Work instructions
Find every line in the records below that holds the word "NMOS", and copy each one.

Input for this task section start

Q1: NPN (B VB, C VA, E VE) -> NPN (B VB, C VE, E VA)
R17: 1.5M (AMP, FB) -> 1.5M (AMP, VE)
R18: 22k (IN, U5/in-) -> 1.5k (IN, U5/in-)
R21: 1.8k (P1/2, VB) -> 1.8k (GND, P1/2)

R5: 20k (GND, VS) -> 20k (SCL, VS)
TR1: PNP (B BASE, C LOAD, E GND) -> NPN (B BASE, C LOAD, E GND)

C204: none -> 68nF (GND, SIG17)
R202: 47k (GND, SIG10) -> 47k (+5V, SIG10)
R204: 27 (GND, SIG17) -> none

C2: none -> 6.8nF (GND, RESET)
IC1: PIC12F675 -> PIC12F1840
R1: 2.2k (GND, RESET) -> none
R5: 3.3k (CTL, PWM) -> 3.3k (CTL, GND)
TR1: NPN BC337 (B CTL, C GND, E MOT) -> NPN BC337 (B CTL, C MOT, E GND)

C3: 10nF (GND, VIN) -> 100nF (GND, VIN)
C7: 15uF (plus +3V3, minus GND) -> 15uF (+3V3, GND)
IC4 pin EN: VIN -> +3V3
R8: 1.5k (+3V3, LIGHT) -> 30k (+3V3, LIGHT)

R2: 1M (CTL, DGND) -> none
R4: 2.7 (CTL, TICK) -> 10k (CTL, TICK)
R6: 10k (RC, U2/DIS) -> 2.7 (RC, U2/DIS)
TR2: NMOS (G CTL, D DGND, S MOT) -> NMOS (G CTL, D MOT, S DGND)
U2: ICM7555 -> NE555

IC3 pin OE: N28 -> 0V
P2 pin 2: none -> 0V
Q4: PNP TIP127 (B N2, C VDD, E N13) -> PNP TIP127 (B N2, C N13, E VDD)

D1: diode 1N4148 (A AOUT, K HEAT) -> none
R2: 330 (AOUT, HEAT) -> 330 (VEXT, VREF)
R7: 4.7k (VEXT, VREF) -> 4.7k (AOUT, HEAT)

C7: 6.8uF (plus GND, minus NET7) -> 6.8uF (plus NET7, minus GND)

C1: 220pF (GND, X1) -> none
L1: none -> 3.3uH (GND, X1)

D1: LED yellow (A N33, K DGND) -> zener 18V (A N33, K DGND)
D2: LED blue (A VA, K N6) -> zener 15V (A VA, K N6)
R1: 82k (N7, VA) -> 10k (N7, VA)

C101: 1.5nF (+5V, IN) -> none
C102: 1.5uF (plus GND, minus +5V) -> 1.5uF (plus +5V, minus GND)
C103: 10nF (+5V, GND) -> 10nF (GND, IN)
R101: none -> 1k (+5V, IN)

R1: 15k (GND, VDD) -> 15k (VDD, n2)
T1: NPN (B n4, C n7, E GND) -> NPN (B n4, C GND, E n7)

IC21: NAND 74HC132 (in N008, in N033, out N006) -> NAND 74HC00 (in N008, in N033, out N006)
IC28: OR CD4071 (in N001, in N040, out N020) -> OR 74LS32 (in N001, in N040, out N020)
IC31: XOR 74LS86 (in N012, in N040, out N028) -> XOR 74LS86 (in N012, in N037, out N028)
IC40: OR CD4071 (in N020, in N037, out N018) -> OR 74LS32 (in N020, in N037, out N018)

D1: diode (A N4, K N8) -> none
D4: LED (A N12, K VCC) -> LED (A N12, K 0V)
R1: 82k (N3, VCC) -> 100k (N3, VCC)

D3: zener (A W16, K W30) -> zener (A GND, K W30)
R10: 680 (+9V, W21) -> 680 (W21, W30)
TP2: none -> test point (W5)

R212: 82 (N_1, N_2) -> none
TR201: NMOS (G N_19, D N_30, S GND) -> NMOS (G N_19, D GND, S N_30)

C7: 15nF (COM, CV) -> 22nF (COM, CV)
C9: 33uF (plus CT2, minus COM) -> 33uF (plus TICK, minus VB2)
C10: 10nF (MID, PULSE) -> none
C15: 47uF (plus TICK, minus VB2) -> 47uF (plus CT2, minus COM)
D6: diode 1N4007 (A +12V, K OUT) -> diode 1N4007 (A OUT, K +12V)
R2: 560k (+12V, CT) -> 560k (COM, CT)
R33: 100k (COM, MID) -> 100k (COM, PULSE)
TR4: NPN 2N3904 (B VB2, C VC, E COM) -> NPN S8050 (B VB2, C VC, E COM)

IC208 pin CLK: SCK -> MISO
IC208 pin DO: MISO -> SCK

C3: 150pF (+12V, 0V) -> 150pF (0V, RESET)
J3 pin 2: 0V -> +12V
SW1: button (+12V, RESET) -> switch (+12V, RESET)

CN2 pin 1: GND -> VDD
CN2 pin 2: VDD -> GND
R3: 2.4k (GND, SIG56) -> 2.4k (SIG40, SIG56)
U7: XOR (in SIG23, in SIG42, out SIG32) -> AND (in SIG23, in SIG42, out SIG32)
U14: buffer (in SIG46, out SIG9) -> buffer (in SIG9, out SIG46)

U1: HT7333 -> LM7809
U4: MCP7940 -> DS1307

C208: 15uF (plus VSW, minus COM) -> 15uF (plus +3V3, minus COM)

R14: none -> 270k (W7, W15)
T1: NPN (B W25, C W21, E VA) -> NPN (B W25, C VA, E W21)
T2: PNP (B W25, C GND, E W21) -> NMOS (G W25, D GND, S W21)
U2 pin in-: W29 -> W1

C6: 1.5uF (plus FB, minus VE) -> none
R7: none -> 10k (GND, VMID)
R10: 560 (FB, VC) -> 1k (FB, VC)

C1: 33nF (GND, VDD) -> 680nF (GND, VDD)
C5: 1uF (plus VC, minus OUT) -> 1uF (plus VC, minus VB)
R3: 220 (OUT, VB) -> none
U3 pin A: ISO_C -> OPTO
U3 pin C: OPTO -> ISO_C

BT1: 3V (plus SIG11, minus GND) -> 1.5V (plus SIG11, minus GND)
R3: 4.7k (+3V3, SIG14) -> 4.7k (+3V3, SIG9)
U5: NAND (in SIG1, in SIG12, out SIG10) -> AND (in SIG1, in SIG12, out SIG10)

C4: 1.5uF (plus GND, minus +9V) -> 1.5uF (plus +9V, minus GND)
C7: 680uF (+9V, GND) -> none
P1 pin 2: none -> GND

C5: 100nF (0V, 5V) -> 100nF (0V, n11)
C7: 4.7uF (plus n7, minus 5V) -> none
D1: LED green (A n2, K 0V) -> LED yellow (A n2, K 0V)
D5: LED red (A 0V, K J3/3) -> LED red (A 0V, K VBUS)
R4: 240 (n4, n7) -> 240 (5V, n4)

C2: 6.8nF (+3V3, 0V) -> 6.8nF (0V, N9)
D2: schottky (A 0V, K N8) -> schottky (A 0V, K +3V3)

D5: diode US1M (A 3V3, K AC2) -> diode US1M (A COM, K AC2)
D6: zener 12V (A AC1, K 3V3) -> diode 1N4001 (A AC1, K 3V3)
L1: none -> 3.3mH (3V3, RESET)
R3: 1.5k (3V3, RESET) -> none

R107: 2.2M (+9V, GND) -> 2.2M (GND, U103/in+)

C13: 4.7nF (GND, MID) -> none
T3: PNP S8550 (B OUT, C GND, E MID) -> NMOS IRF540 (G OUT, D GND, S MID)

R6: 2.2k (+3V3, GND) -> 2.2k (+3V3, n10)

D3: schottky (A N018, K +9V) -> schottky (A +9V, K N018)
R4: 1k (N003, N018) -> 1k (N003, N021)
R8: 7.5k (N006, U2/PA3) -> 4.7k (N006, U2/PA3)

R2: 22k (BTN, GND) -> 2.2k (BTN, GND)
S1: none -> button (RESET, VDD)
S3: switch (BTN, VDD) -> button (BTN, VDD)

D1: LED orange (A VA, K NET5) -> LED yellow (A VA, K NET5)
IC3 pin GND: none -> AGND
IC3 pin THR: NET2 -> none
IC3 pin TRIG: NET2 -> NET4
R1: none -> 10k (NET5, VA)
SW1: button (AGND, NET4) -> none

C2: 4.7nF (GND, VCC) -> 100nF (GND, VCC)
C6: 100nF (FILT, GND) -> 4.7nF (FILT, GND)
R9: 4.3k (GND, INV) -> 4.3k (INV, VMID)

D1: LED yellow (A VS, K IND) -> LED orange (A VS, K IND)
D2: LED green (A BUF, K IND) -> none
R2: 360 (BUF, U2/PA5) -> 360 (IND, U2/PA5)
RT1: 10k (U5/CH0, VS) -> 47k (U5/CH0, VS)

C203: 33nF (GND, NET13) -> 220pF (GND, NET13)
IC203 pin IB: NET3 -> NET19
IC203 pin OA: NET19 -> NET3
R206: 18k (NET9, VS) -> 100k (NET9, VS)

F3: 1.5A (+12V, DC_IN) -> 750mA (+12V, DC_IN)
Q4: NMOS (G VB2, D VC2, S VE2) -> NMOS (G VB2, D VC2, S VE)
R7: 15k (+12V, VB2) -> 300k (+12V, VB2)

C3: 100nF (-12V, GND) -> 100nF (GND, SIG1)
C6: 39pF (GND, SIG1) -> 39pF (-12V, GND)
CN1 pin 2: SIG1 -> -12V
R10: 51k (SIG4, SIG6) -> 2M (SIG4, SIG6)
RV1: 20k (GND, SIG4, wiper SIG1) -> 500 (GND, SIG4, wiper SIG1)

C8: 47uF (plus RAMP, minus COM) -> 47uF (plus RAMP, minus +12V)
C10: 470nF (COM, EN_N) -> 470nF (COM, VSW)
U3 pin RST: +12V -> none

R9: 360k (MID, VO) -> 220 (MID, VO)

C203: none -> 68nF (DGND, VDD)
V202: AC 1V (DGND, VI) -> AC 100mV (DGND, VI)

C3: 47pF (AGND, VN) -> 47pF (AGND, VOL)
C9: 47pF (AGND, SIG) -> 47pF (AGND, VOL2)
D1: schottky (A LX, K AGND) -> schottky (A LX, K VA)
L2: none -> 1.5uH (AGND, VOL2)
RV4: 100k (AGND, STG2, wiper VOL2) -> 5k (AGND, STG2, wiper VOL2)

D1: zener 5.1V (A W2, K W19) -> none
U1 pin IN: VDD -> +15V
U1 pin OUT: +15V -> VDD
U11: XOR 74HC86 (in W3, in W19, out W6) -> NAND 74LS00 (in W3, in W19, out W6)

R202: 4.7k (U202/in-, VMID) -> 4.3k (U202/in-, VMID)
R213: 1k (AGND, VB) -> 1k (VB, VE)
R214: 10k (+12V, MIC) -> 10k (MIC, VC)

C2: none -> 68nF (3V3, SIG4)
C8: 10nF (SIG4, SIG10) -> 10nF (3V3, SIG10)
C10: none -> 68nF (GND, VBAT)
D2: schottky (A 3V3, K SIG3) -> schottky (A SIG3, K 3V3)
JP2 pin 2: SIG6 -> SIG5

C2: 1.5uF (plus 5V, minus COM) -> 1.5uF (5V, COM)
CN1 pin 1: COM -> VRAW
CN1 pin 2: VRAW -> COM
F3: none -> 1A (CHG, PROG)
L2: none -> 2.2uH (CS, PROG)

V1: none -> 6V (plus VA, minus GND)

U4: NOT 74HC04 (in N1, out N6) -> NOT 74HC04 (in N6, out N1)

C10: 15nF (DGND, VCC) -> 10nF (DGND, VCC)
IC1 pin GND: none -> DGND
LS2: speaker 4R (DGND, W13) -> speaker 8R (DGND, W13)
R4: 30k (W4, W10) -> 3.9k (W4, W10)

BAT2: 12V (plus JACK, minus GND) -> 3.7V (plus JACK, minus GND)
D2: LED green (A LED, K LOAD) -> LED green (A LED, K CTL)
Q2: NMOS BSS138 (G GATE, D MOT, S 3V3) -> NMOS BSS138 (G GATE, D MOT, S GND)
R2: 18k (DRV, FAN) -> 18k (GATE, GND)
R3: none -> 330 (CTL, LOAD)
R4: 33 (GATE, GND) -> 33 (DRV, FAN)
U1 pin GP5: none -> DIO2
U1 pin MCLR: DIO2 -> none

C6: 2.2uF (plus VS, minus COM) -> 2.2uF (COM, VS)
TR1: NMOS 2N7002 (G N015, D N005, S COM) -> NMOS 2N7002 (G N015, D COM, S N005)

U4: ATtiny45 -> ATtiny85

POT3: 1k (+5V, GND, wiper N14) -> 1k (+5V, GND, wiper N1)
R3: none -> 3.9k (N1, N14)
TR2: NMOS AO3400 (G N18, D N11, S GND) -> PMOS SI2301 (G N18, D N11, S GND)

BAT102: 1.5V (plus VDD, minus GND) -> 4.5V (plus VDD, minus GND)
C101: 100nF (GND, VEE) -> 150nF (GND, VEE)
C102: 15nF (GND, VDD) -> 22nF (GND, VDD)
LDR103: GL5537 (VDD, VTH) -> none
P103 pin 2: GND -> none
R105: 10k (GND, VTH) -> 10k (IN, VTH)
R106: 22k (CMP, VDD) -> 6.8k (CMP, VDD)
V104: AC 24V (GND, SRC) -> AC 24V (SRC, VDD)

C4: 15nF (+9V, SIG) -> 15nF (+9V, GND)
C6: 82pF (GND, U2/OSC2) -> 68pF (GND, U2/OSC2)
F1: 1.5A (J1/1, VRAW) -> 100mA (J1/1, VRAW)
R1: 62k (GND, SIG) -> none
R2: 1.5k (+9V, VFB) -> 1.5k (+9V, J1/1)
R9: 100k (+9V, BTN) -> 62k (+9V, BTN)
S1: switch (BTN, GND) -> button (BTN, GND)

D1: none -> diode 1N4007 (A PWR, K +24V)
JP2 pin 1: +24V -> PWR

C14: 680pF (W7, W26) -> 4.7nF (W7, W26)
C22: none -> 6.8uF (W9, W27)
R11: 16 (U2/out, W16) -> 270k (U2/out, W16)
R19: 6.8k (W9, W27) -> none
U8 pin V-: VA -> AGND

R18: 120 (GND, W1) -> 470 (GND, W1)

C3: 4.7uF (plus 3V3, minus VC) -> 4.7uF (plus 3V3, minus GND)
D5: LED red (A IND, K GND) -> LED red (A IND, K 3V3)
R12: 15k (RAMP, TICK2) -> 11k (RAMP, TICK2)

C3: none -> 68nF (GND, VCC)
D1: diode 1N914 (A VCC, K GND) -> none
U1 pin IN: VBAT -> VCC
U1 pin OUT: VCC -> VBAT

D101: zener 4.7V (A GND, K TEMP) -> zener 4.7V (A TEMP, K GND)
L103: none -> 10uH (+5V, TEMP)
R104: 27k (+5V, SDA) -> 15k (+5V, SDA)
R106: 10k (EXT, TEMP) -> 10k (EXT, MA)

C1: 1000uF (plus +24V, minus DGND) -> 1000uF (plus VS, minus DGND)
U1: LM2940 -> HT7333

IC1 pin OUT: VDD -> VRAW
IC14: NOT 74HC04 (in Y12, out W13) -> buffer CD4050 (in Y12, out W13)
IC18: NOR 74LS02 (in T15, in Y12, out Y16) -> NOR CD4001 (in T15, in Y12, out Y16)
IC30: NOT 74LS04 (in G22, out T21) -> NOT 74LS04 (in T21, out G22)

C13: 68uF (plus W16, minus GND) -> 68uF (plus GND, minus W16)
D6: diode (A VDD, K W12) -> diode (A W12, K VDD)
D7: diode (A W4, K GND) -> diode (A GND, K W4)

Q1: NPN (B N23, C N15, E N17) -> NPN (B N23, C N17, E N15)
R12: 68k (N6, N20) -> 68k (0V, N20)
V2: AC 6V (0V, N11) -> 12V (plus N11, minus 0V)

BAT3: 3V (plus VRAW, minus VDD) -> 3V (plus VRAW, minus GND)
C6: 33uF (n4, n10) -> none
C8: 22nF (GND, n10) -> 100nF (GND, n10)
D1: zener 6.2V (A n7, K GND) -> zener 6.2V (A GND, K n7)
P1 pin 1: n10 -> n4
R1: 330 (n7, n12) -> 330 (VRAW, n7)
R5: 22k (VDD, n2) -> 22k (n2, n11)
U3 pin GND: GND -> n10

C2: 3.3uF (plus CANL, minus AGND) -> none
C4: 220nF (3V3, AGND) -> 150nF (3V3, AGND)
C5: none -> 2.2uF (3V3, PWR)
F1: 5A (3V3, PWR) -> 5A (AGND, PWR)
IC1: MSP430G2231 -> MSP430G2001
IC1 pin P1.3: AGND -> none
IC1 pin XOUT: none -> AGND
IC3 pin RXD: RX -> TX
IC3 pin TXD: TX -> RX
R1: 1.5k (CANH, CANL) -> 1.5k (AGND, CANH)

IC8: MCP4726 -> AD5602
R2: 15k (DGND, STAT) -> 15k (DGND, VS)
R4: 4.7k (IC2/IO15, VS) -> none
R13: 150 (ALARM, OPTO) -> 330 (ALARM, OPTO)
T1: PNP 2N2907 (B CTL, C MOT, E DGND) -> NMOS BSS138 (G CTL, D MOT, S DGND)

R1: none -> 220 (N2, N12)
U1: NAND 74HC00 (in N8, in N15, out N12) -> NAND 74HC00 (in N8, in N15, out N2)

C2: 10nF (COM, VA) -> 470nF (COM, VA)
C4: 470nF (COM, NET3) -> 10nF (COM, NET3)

Input for this task section end

Solution for this exercise
TR2: NMOS (G CTL, D DGND, S MOT) -> NMOS (G CTL, D MOT, S DGND)
TR201: NMOS (G N_19, D N_30, S GND) -> NMOS (G N_19, D GND, S N_30)
T2: PNP (B W25, C GND, E W21) -> NMOS (G W25, D GND, S W21)
T3: PNP S8550 (B OUT, C GND, E MID) -> NMOS IRF540 (G OUT, D GND, S MID)
Q4: NMOS (G VB2, D VC2, S VE2) -> NMOS (G VB2, D VC2, S VE)
Q2: NMOS BSS138 (G GATE, D MOT, S 3V3) -> NMOS BSS138 (G GATE, D MOT, S GND)
TR1: NMOS 2N7002 (G N015, D N005, S COM) -> NMOS 2N7002 (G N015, D COM, S N005)
TR2: NMOS AO3400 (G N18, D N11, S GND) -> PMOS SI2301 (G N18, D N11, S GND)
T1: PNP 2N2907 (B CTL, C MOT, E DGND) -> NMOS BSS138 (G CTL, D MOT, S DGND)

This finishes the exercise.